== WHAT IS BEING ASKED ==
Reproduce word for word the lines between those holding "green plane: 3 -> 2" and "yellow plane: 4 -> 6", inclusive, and nothing else from the data below.

== SUPPLIED DATA ==
○ ○ ○ ○

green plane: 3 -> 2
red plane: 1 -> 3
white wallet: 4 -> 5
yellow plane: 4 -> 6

○ ○ ○ ○

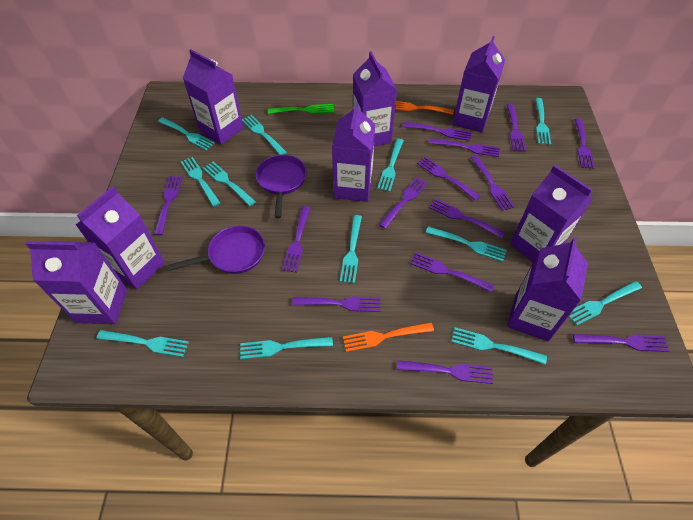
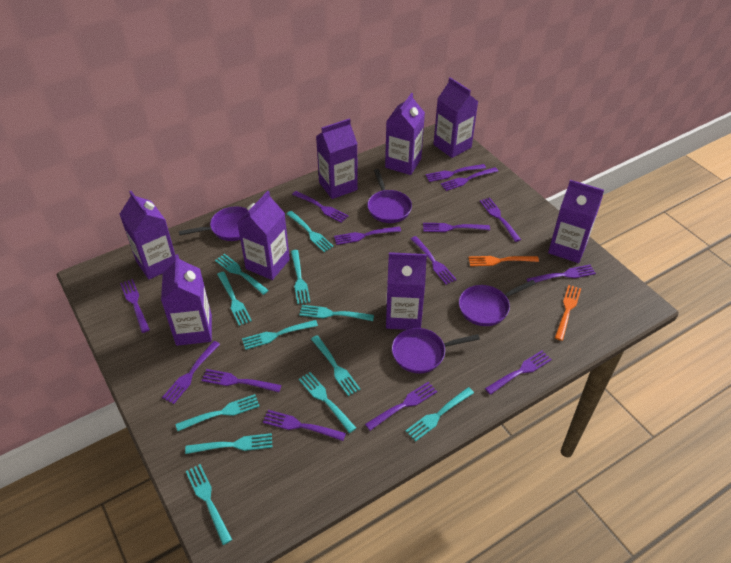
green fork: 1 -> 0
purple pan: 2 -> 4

○ ○ ○ ○

== OUTPUT FOR THIS EXERCISE ==
green plane: 3 -> 2
red plane: 1 -> 3
white wallet: 4 -> 5
yellow plane: 4 -> 6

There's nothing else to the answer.